Whatever appears in the records apart from pictures must be reproduced exactly.

*** Opening of Source data ***

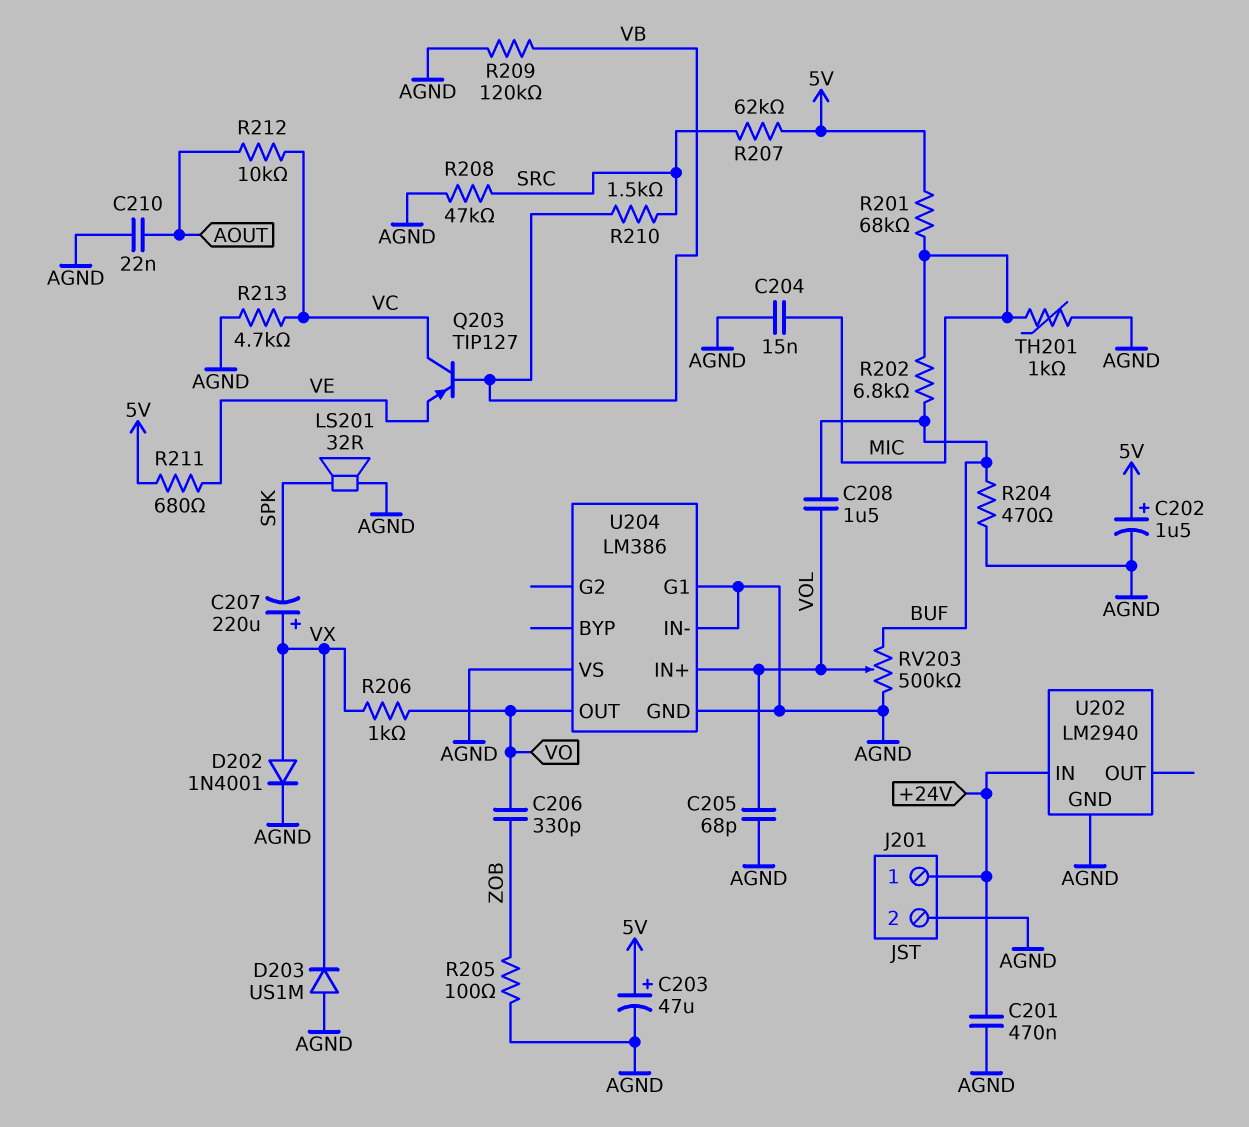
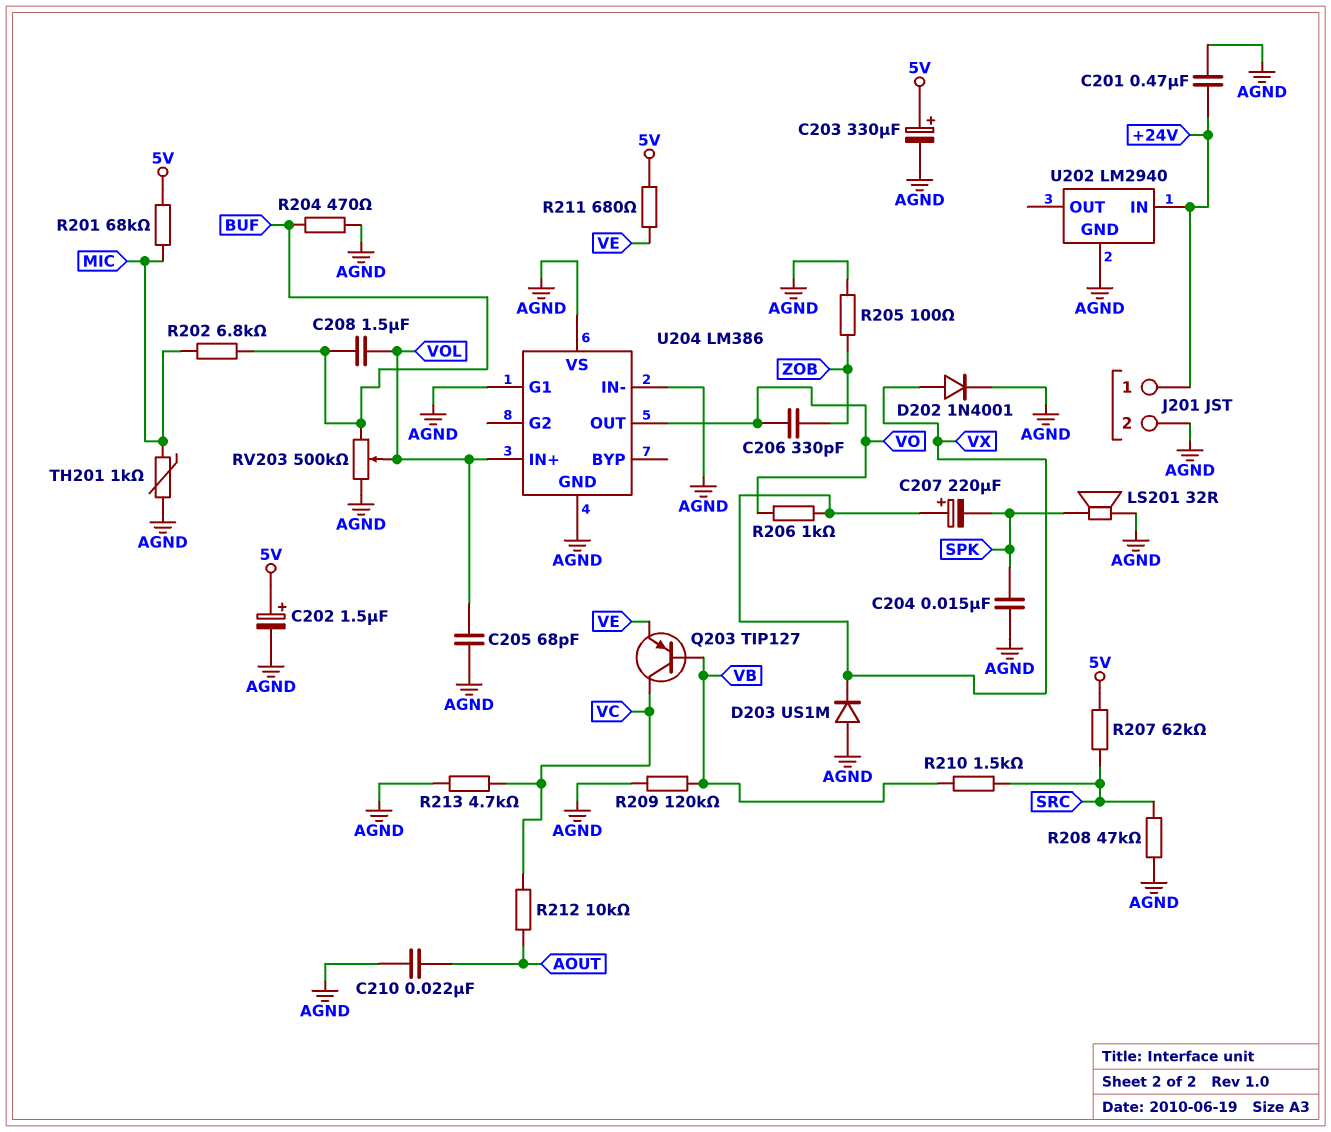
C203: 47uF (plus 5V, minus AGND) -> 330uF (plus 5V, minus AGND)
C204: 15nF (AGND, MIC) -> 15nF (AGND, SPK)

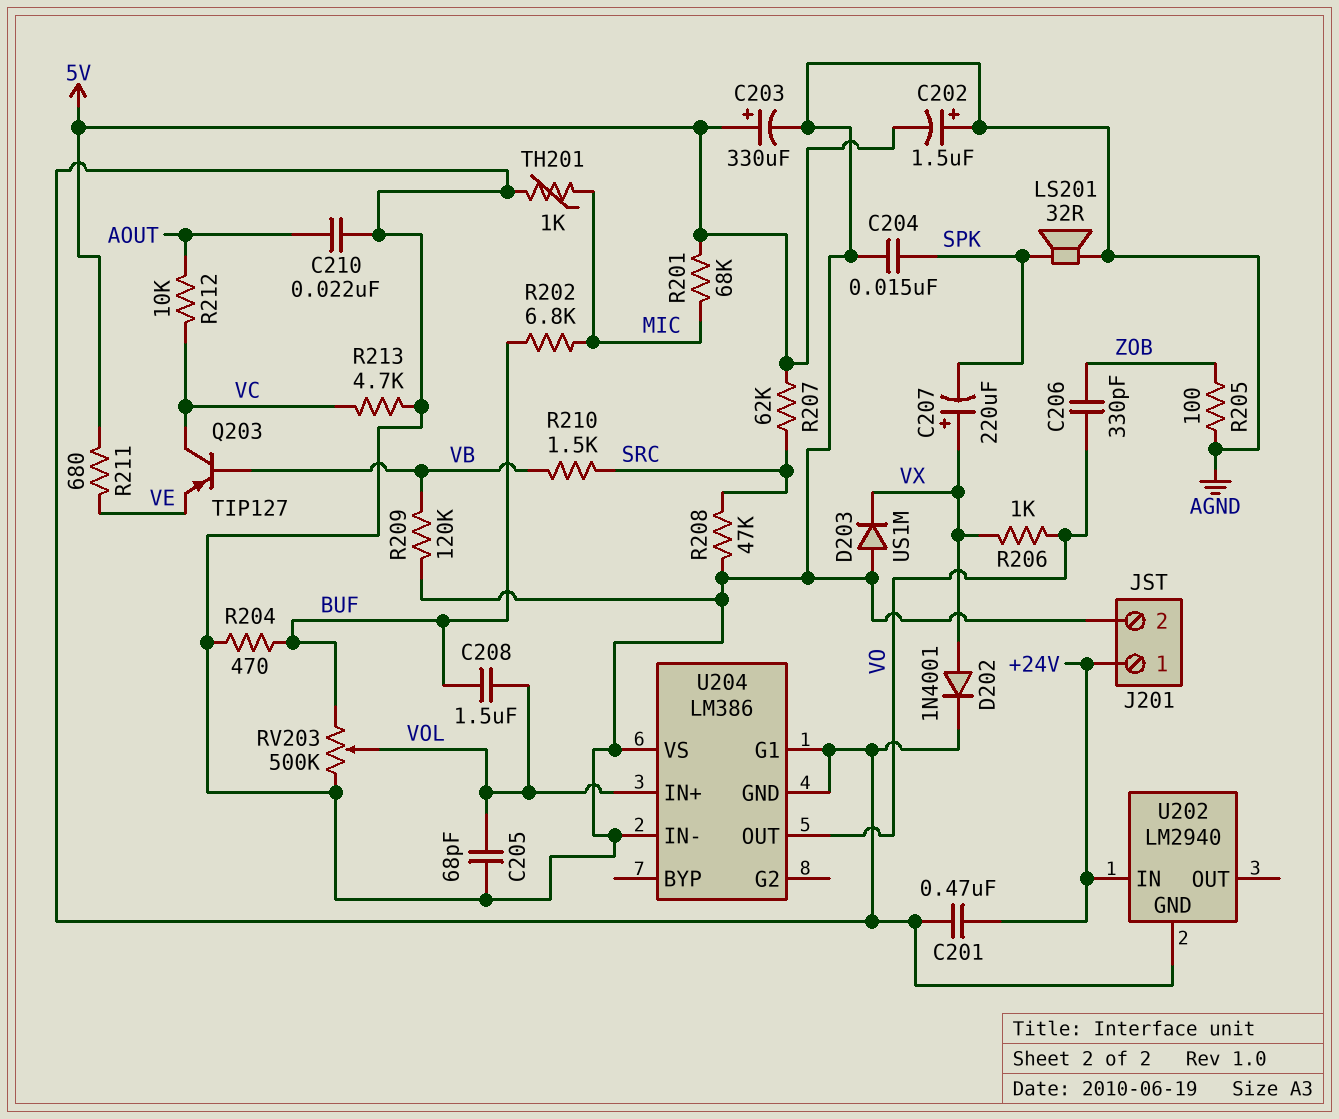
C202: 1.5uF (plus 5V, minus AGND) -> 1.5uF (plus AGND, minus 5V)

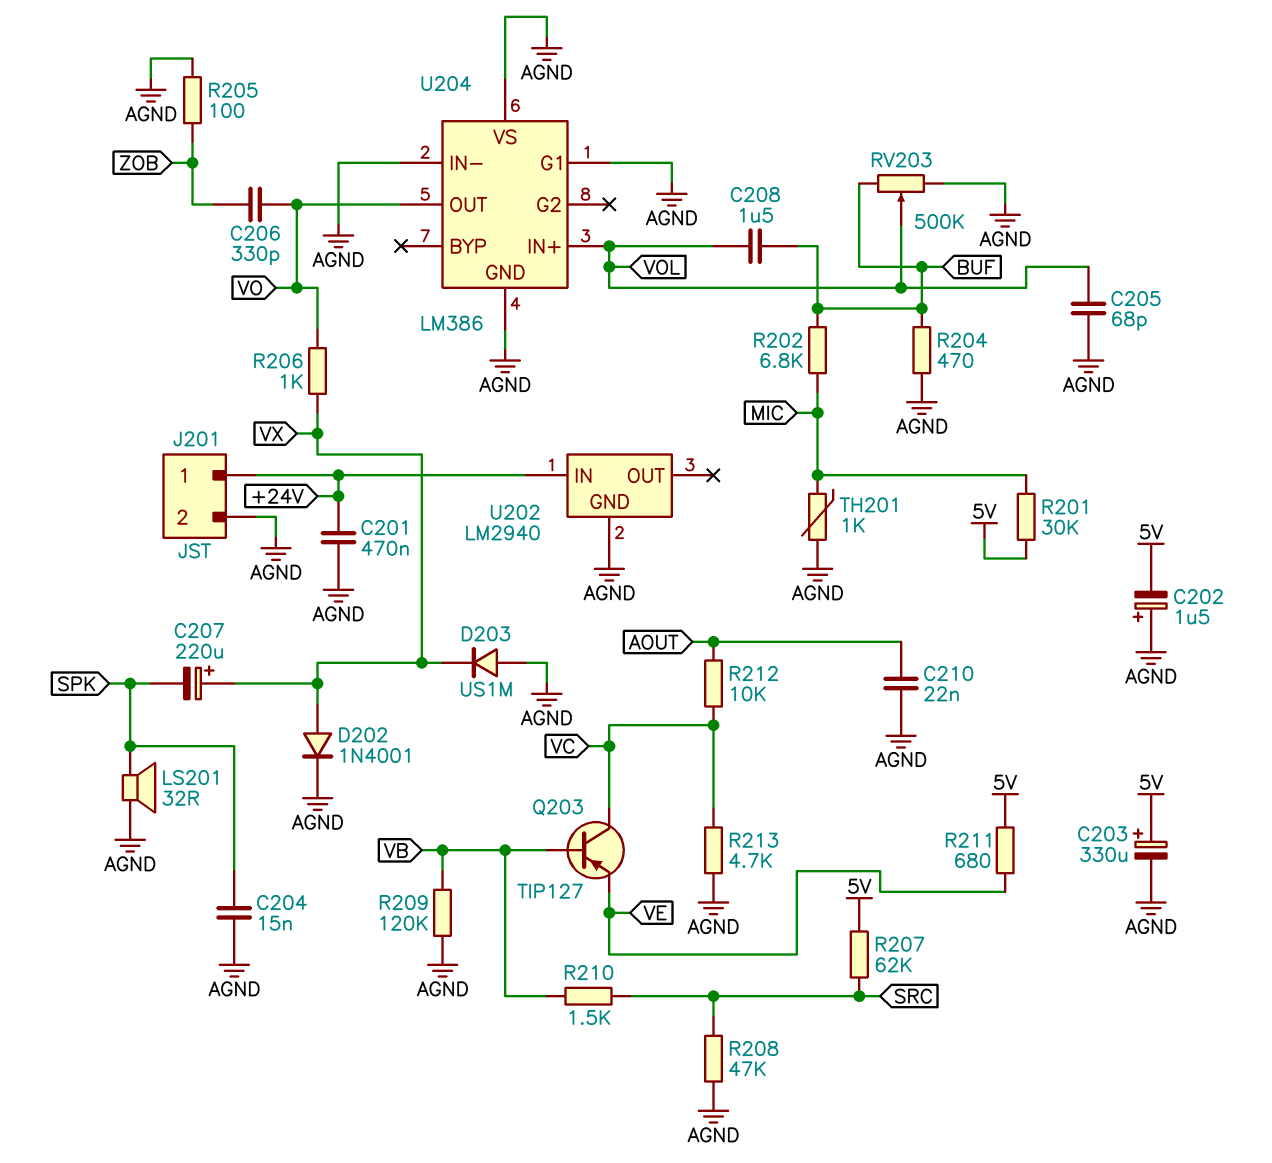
R201: 68k (5V, MIC) -> 30k (5V, MIC)

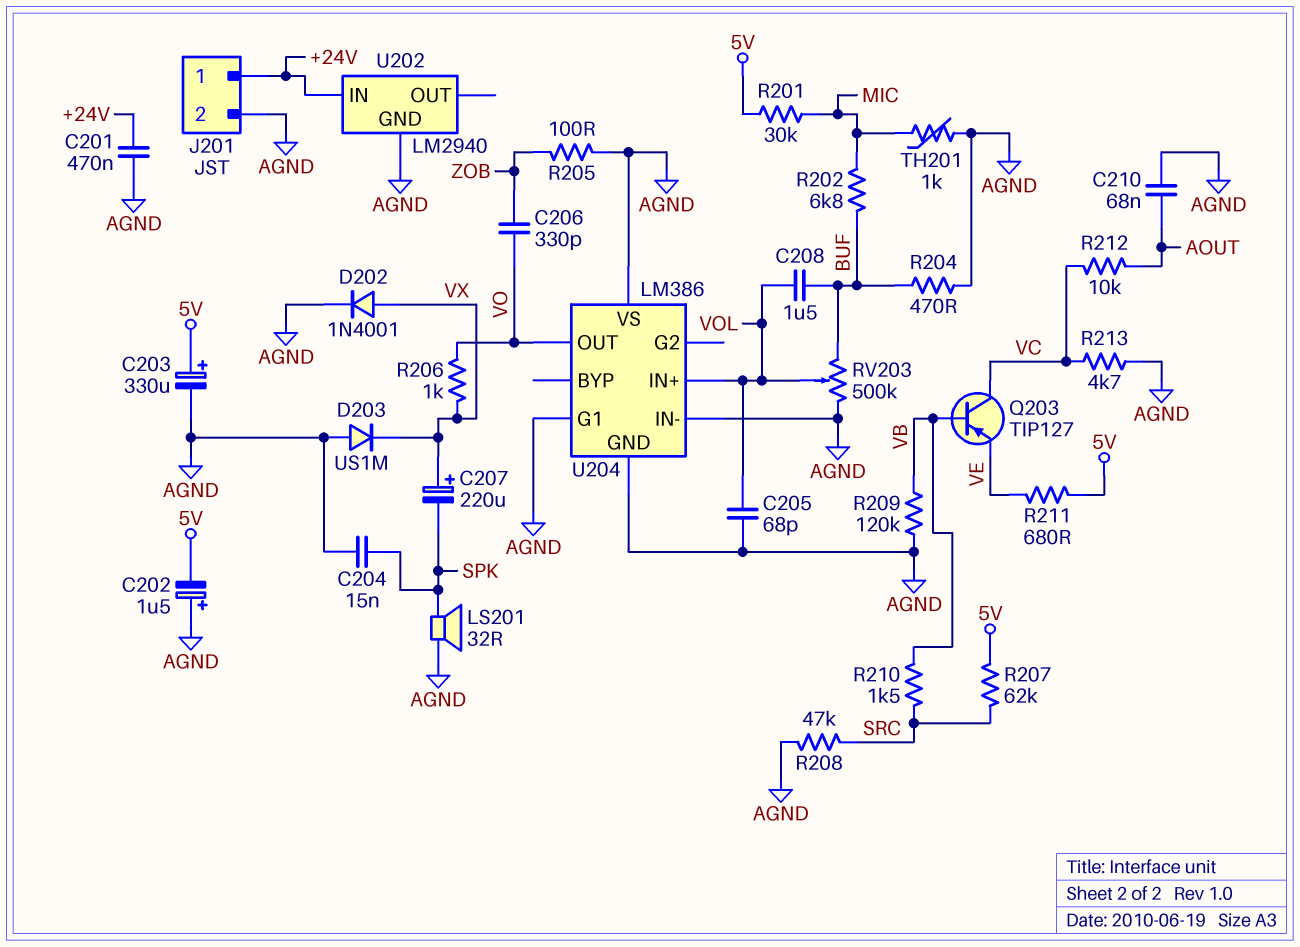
C210: 22nF (AGND, AOUT) -> 68nF (AGND, AOUT)

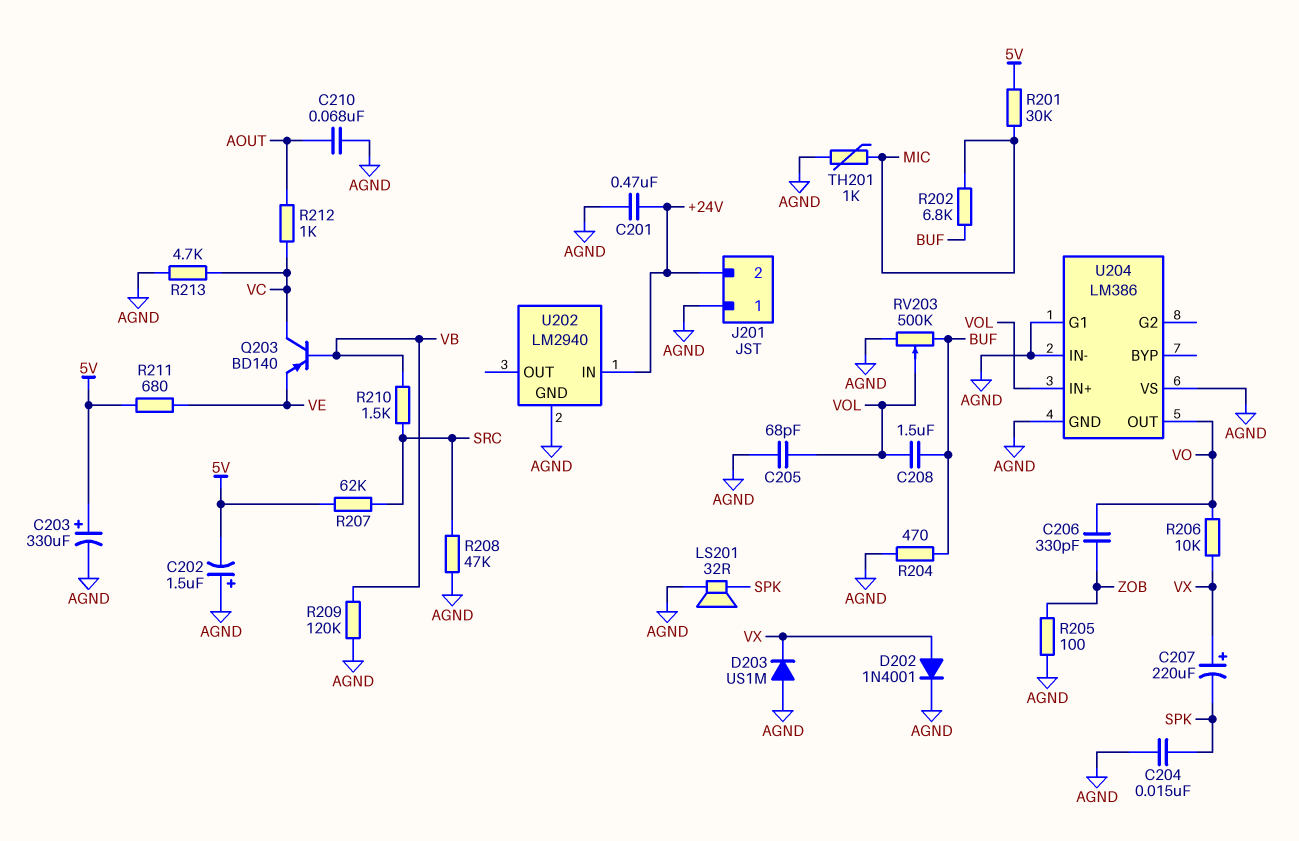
J201 pin 1: +24V -> AGND
J201 pin 2: AGND -> +24V
Q203: PNP TIP127 (B VB, C VC, E VE) -> PNP BD140 (B VB, C VC, E VE)
R206: 1k (VO, VX) -> 10k (VO, VX)
R212: 10k (AOUT, VC) -> 1k (AOUT, VC)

*** Close of Source data ***

• [Output of the task]:
C203: 47uF (plus 5V, minus AGND) -> 330uF (plus 5V, minus AGND)
C204: 15nF (AGND, MIC) -> 15nF (AGND, SPK)

C202: 1.5uF (plus 5V, minus AGND) -> 1.5uF (plus AGND, minus 5V)

R201: 68k (5V, MIC) -> 30k (5V, MIC)

C210: 22nF (AGND, AOUT) -> 68nF (AGND, AOUT)

J201 pin 1: +24V -> AGND
J201 pin 2: AGND -> +24V
Q203: PNP TIP127 (B VB, C VC, E VE) -> PNP BD140 (B VB, C VC, E VE)
R206: 1k (VO, VX) -> 10k (VO, VX)
R212: 10k (AOUT, VC) -> 1k (AOUT, VC)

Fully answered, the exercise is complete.